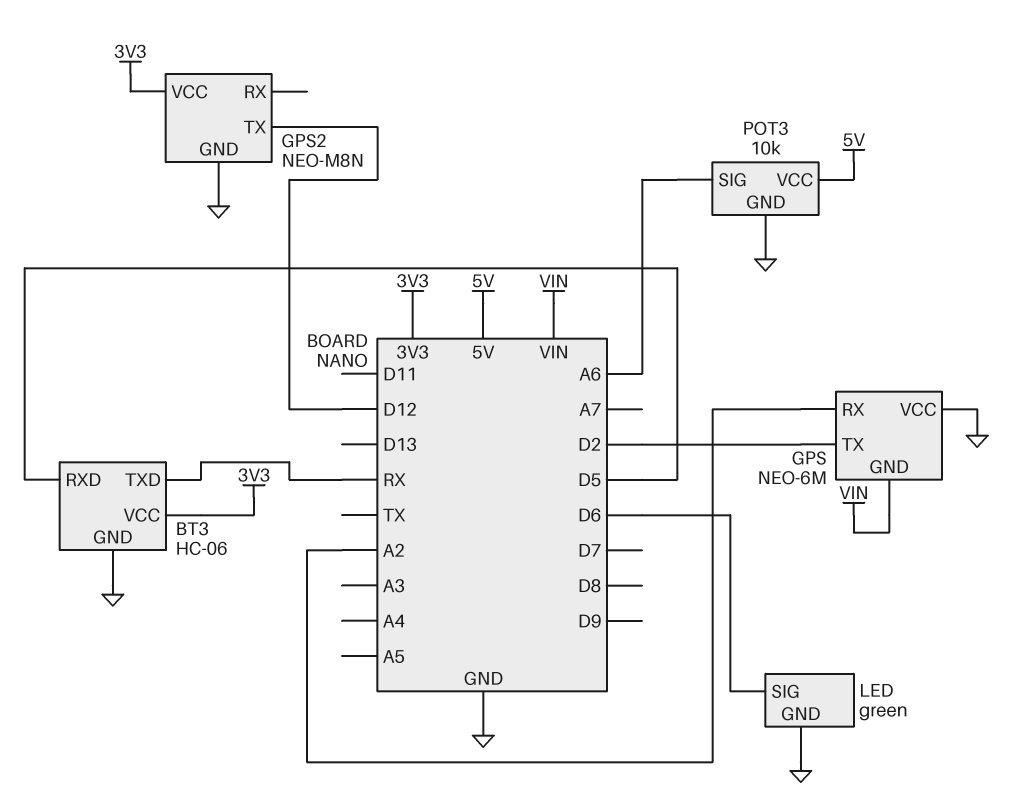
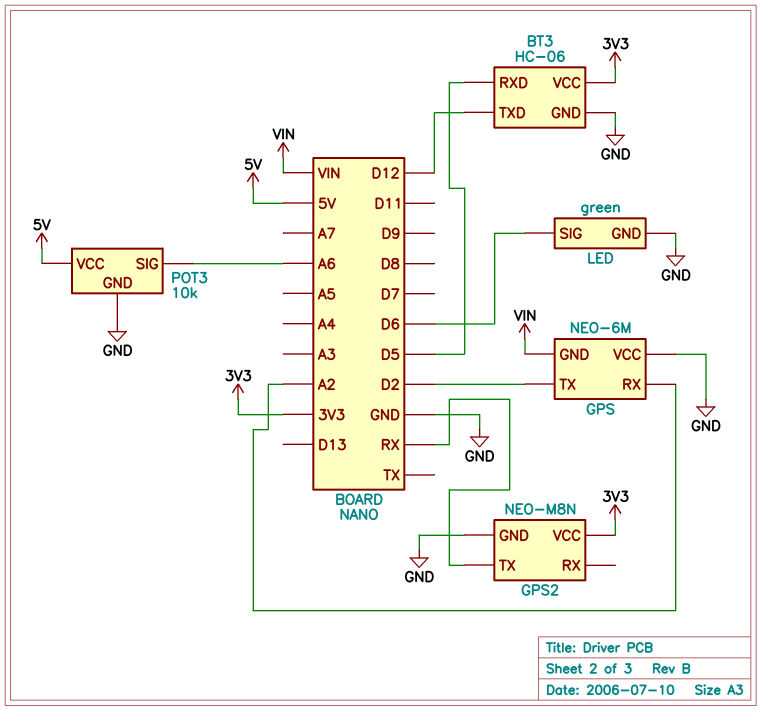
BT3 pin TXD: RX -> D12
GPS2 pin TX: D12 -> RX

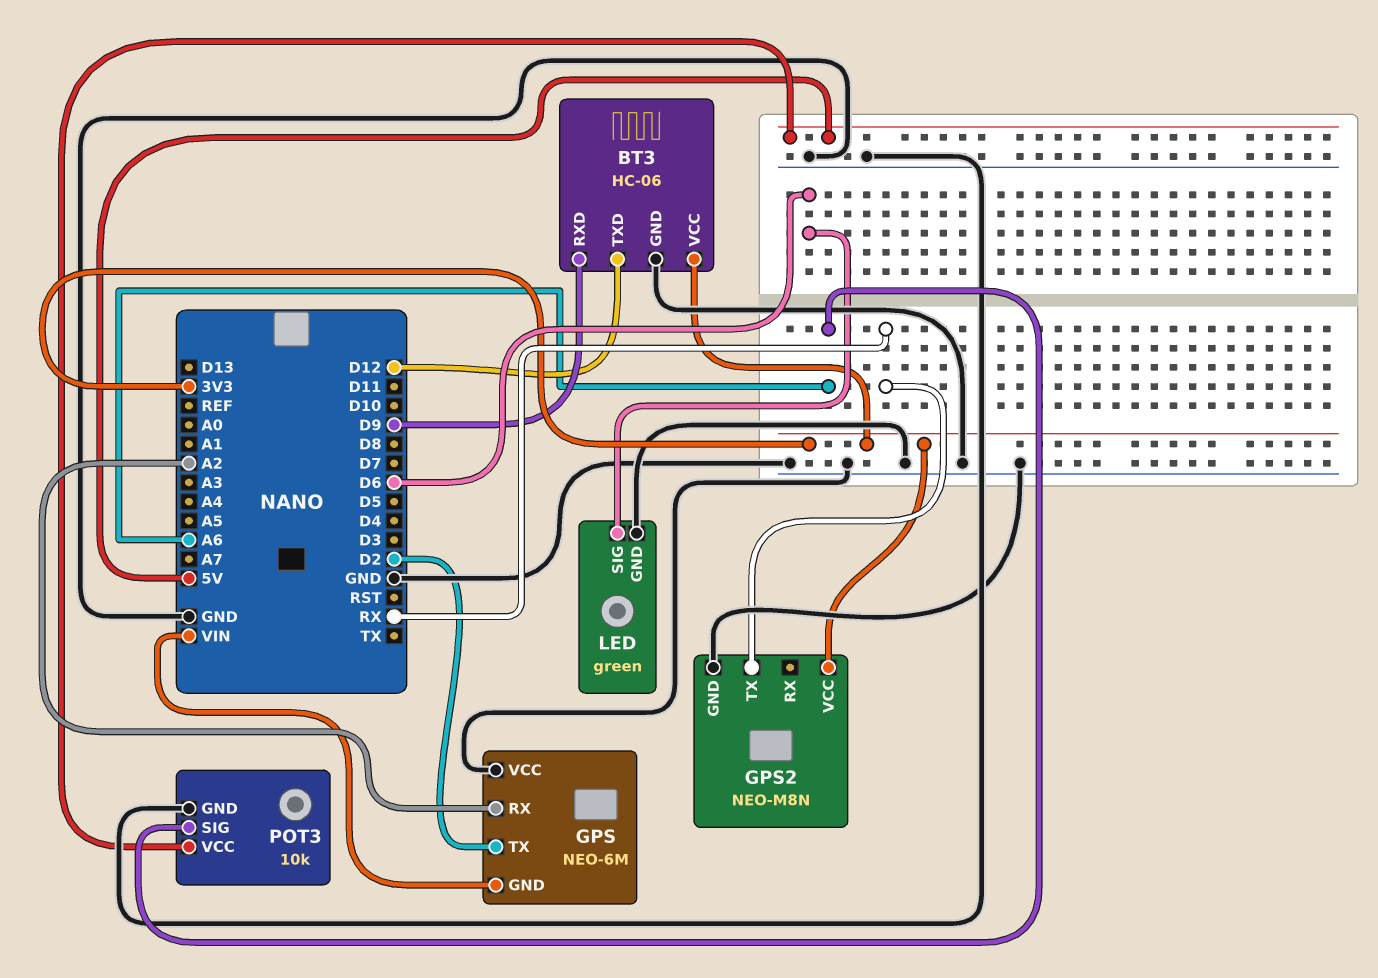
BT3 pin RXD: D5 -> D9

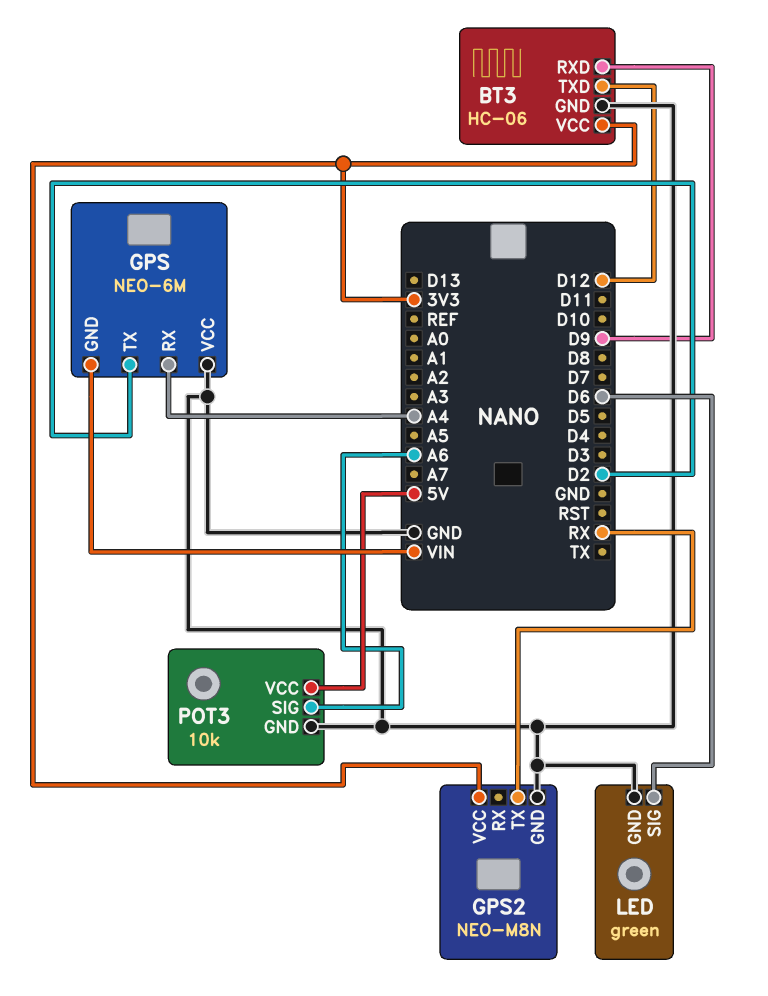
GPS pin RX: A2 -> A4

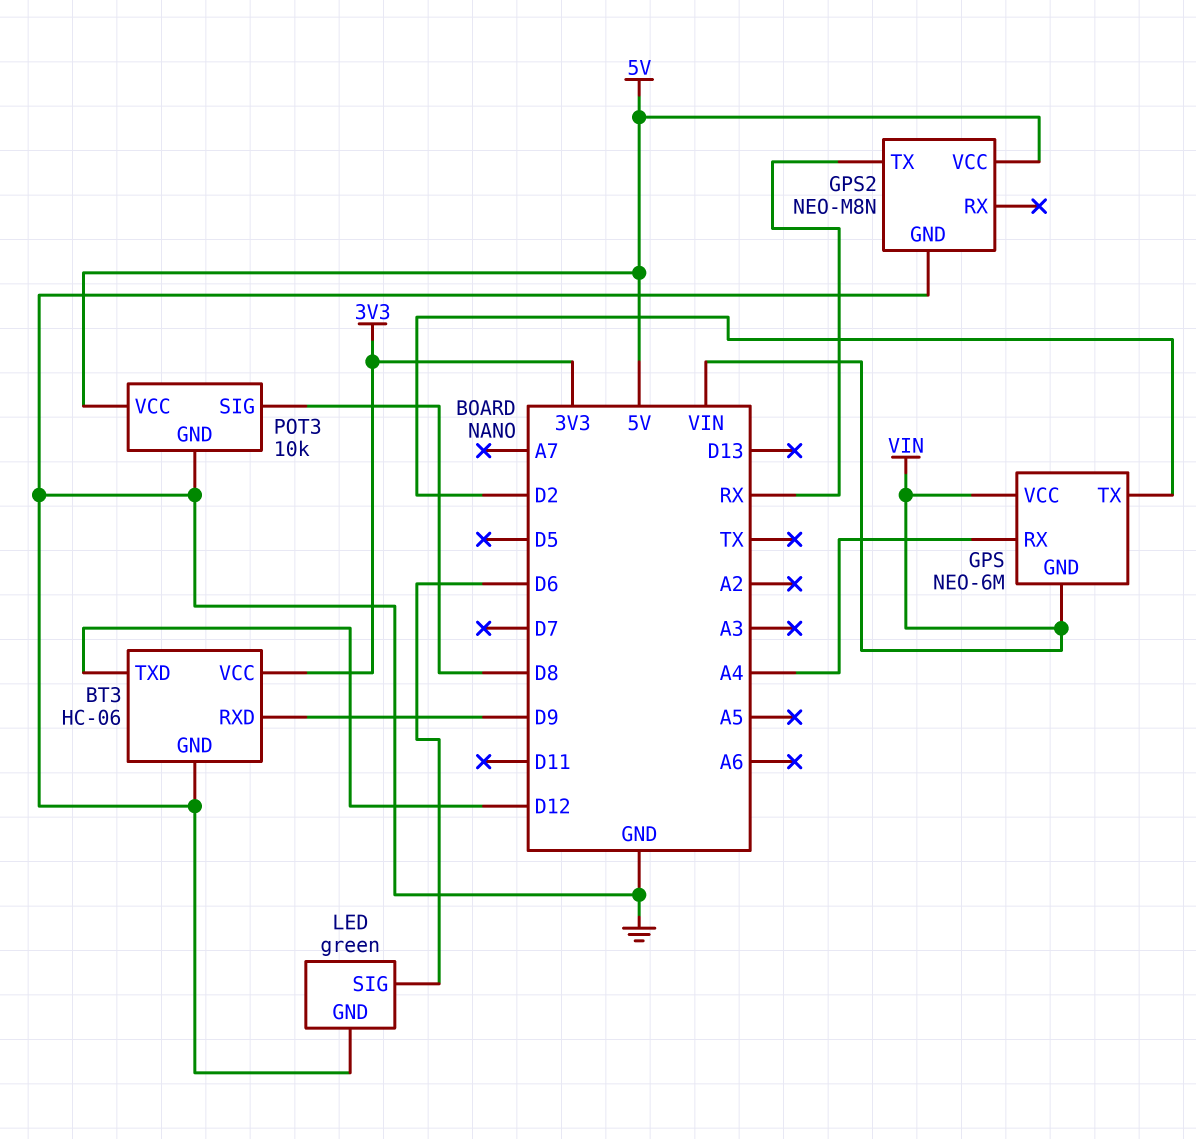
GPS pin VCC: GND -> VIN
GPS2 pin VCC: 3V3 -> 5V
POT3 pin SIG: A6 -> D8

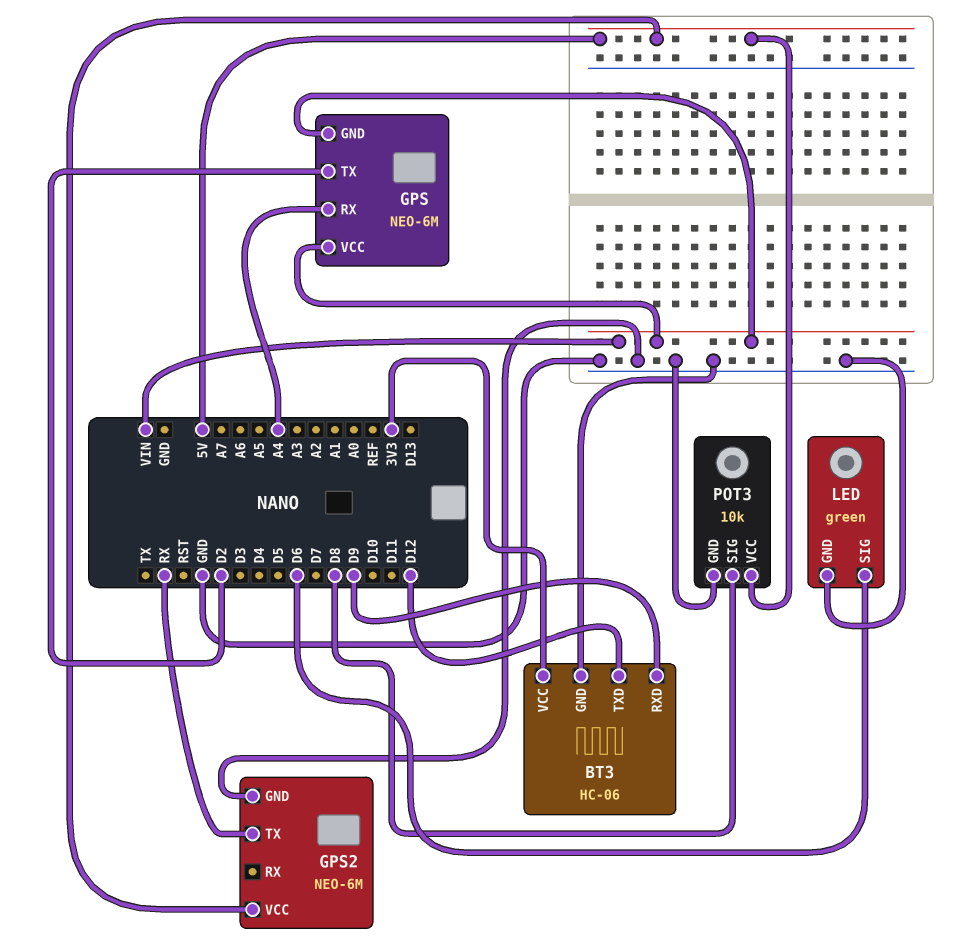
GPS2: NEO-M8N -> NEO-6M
◇ ◇ ◇
▶ [WHAT YOU ARE ASKED TO DO] Your answer should be an exact copy of the entries above, with no images included.

▶ [REPLY]
BT3 pin TXD: RX -> D12
GPS2 pin TX: D12 -> RX

BT3 pin RXD: D5 -> D9

GPS pin RX: A2 -> A4

GPS pin VCC: GND -> VIN
GPS2 pin VCC: 3V3 -> 5V
POT3 pin SIG: A6 -> D8

GPS2: NEO-M8N -> NEO-6M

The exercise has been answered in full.